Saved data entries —

····················

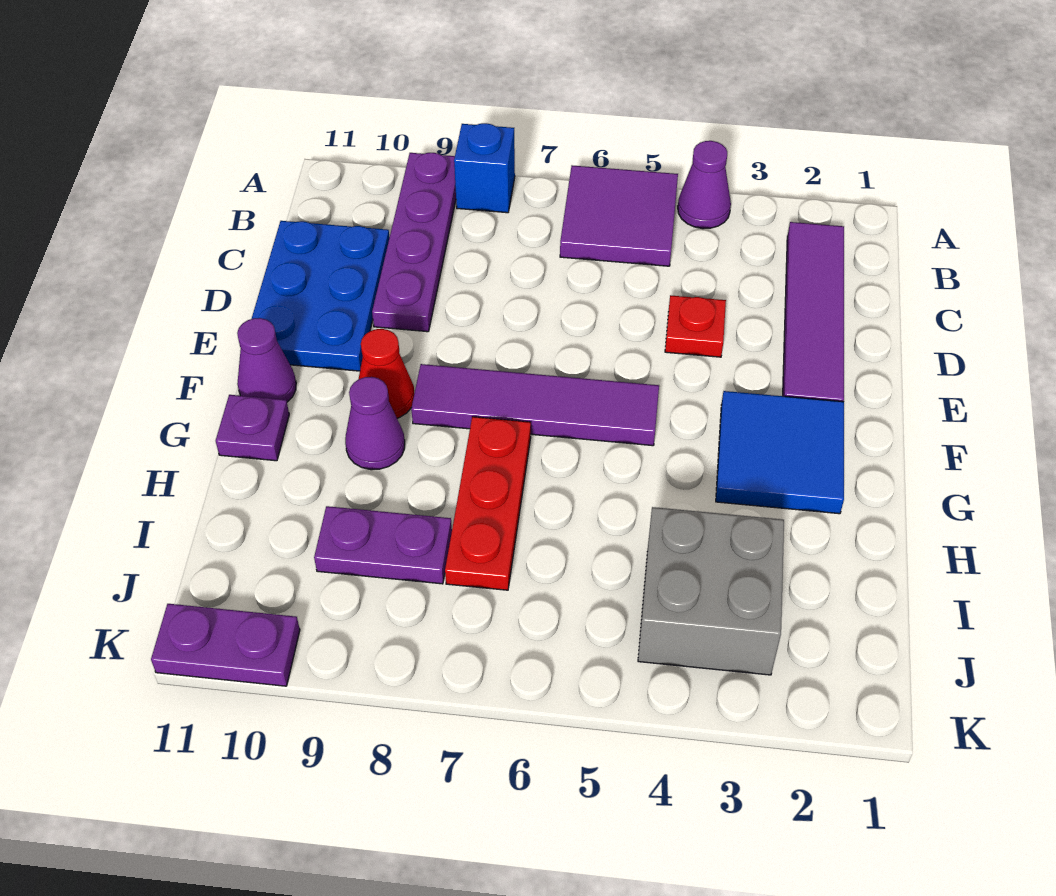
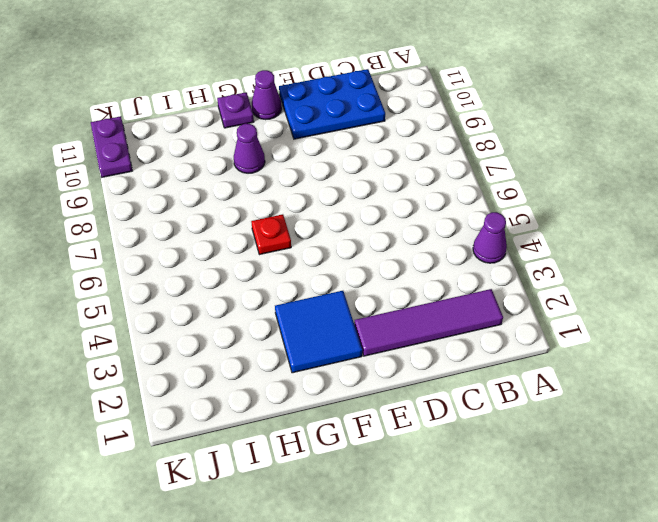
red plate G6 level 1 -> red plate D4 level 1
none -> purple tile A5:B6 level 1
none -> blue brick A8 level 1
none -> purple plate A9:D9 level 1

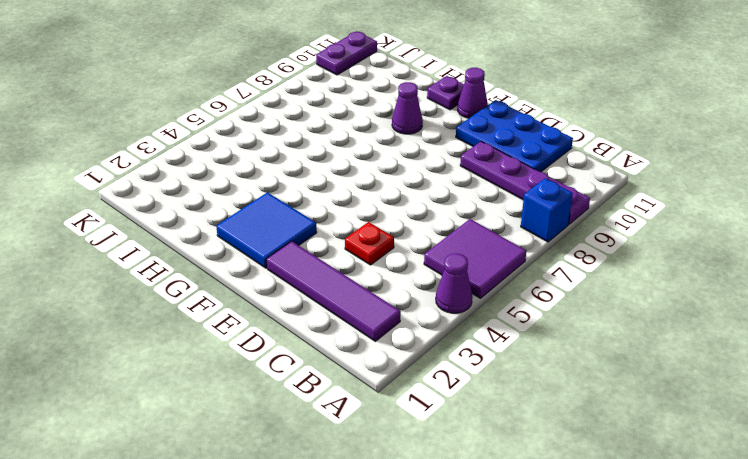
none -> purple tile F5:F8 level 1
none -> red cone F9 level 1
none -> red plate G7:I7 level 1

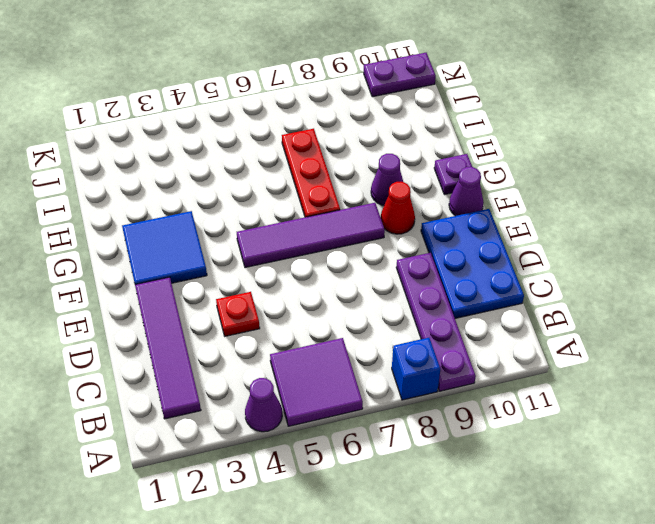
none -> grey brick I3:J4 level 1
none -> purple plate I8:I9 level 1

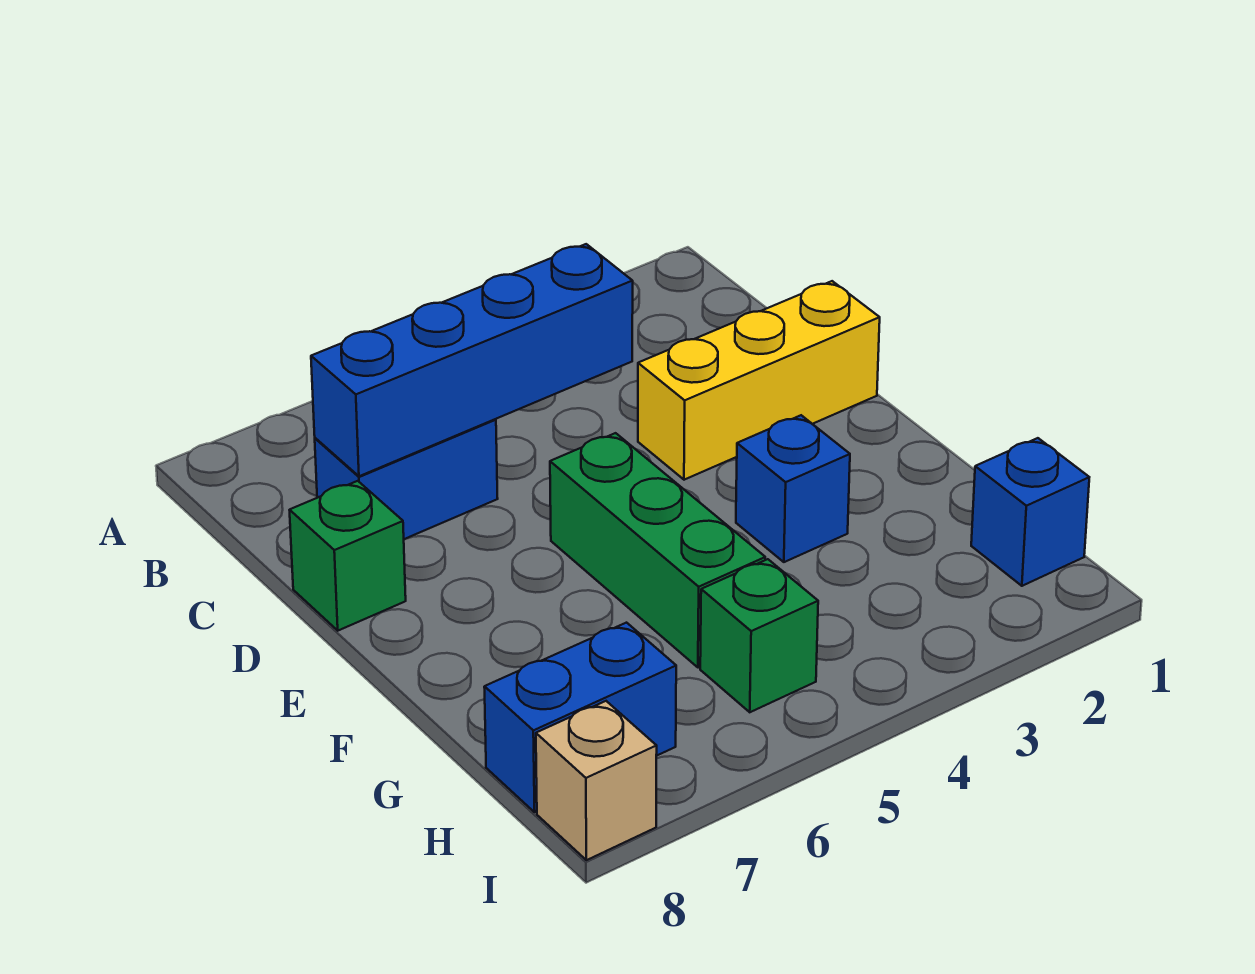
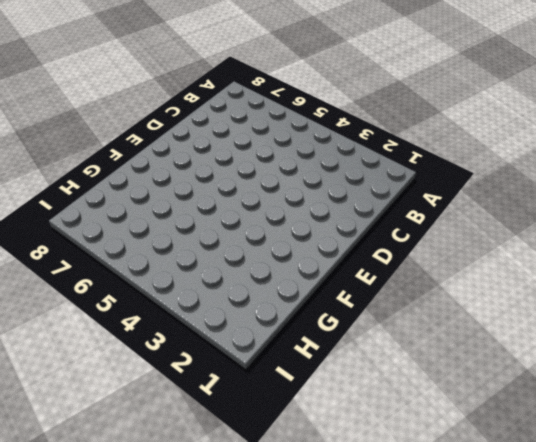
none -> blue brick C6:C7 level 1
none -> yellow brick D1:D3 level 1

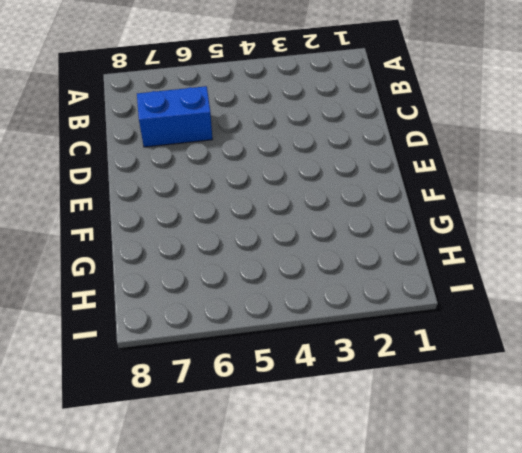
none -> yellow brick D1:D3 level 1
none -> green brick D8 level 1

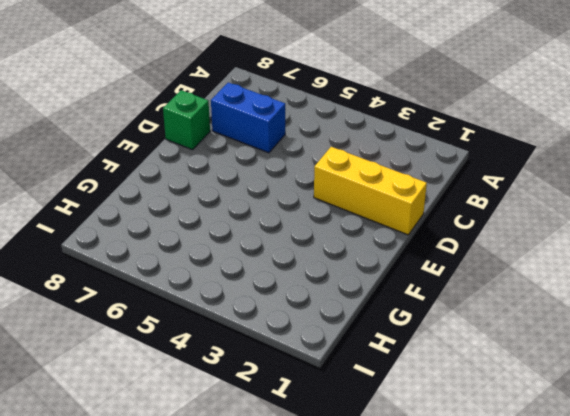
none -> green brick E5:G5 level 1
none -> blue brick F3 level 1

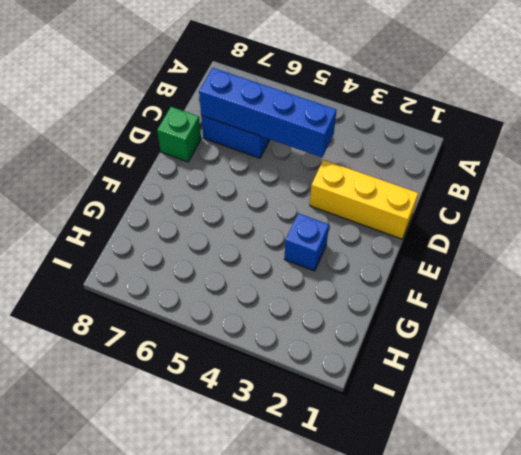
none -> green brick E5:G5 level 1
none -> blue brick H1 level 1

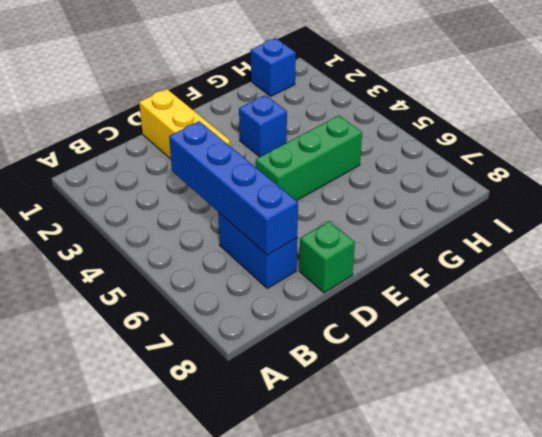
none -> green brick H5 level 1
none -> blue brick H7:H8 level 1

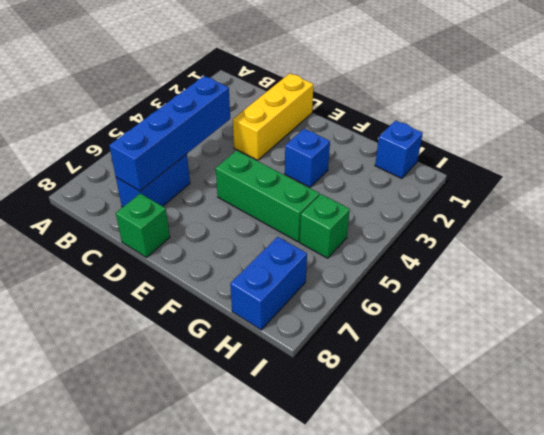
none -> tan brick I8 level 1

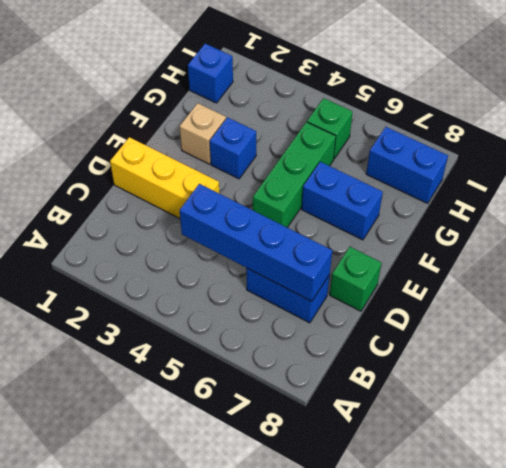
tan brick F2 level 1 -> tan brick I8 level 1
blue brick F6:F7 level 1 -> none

····················

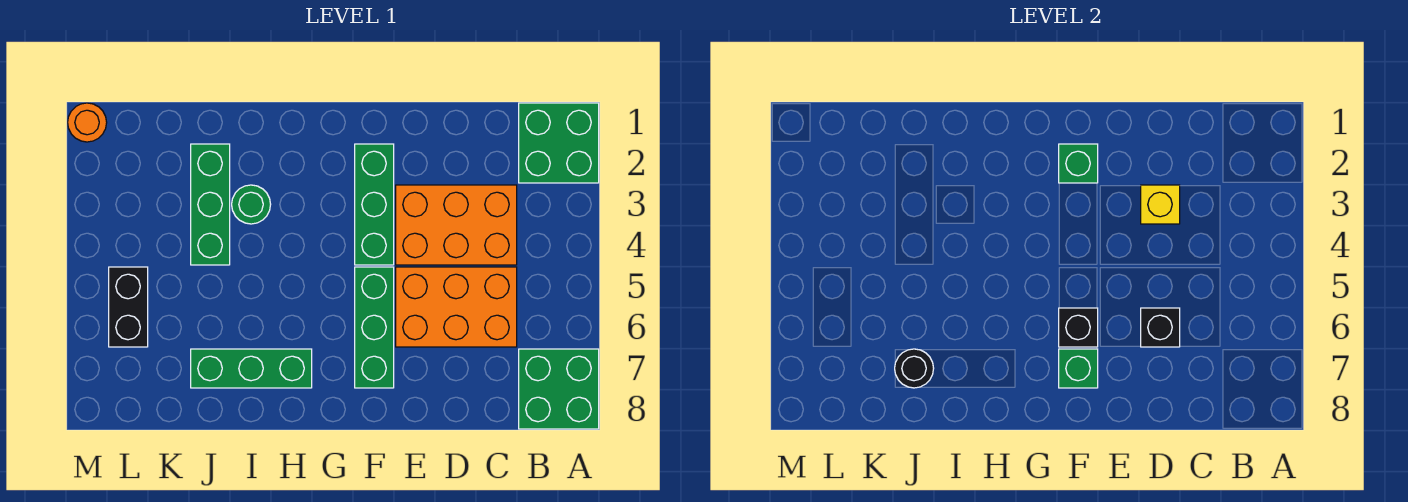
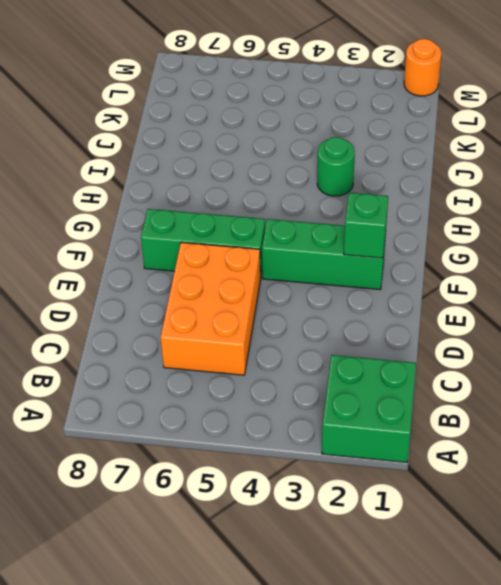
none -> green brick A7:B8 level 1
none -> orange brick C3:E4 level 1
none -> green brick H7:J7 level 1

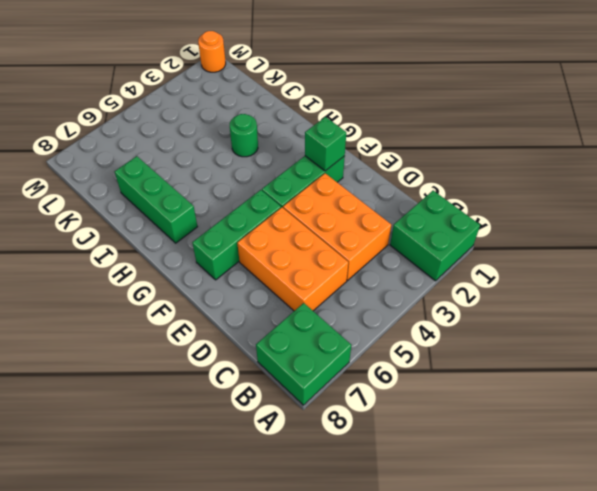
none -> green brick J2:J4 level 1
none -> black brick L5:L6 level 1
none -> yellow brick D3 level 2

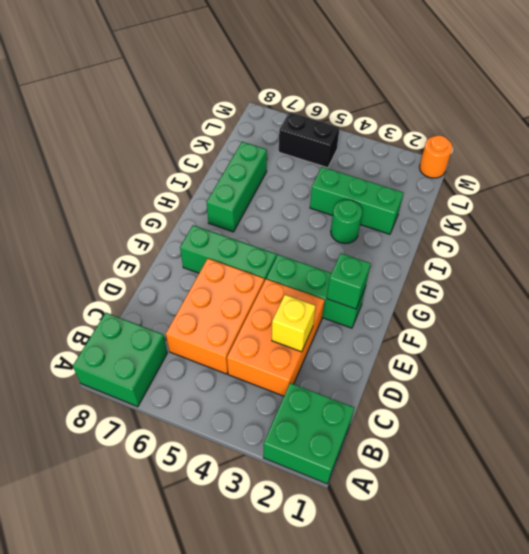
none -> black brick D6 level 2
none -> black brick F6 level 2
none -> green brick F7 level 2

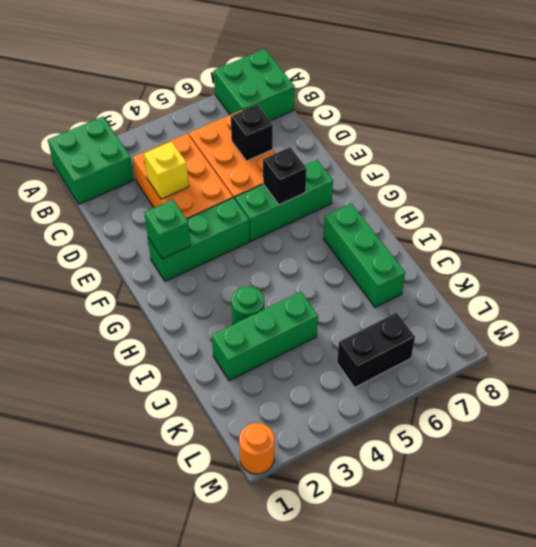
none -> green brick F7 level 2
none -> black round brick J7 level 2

····················

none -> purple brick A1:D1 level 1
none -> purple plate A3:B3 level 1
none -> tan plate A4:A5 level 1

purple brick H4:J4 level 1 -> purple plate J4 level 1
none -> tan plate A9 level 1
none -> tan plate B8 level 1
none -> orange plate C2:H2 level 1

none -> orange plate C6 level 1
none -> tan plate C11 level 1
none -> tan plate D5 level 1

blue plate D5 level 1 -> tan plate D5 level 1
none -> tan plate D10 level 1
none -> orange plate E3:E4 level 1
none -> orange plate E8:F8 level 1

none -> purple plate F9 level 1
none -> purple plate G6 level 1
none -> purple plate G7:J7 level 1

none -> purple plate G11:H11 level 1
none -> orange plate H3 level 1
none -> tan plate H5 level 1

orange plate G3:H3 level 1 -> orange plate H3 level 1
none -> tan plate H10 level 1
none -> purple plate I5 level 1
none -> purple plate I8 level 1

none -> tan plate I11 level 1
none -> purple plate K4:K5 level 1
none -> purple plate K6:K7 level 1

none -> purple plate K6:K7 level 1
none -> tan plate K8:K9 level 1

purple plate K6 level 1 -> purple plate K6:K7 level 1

····················

Directions — Repeat only the stretch of data above that runs from the line with "red plate G6 level 1 -> red plate D4 level 1" to the line with "none -> blue brick C6:C7 level 1". Keep both end lines; exclude pictures.

Expected answer —
red plate G6 level 1 -> red plate D4 level 1
none -> purple tile A5:B6 level 1
none -> blue brick A8 level 1
none -> purple plate A9:D9 level 1

none -> purple tile F5:F8 level 1
none -> red cone F9 level 1
none -> red plate G7:I7 level 1

none -> grey brick I3:J4 level 1
none -> purple plate I8:I9 level 1

none -> blue brick C6:C7 level 1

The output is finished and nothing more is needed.